■ SHORT PROBLEM ■
Retype all of the records below line for line, with no changes, but omit the pictures from your copy.

Stored items from a collection
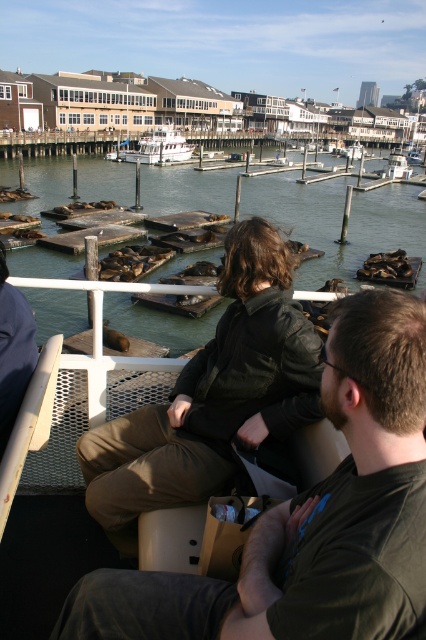
Question: Which of the following is the closest to the observer?

Choices:
 (A) dark brown leather jacket at center
 (B) white matte boat at center
 (C) greenish water at center
 (D) leather jacket at center

Answer: (A)

Question: Does leather jacket at center appear on the left side of white matte boat at center?

Choices:
 (A) no
 (B) yes

Answer: (A)

Question: Among these points, which one is farthest from the camera?

Choices:
 (A) [x=146, y=150]
 (B) [x=236, y=369]
 (C) [x=222, y=628]

Answer: (A)

Question: Estimate the real-world distances between objects in this image. Which object is closer to the leather jacket at center?

Choices:
 (A) white matte boat at center
 (B) greenish water at center

Answer: (B)

Question: Is dark brown leather jacket at center positioned behind leather jacket at center?

Choices:
 (A) yes
 (B) no

Answer: (B)

Question: Can you confirm if dark brown leather jacket at center is positioned above greenish water at center?

Choices:
 (A) no
 (B) yes

Answer: (A)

■ EXERCISE RESULT ■
Question: Which of the following is the closest to the observer?

Choices:
 (A) dark brown leather jacket at center
 (B) white matte boat at center
 (C) greenish water at center
 (D) leather jacket at center

Answer: (A)

Question: Does leather jacket at center appear on the left side of white matte boat at center?

Choices:
 (A) no
 (B) yes

Answer: (A)

Question: Among these points, which one is farthest from the camera?

Choices:
 (A) [x=146, y=150]
 (B) [x=236, y=369]
 (C) [x=222, y=628]

Answer: (A)

Question: Estimate the real-world distances between objects in this image. Which object is closer to the leather jacket at center?

Choices:
 (A) white matte boat at center
 (B) greenish water at center

Answer: (B)

Question: Is dark brown leather jacket at center positioned behind leather jacket at center?

Choices:
 (A) yes
 (B) no

Answer: (B)

Question: Can you confirm if dark brown leather jacket at center is positioned above greenish water at center?

Choices:
 (A) no
 (B) yes

Answer: (A)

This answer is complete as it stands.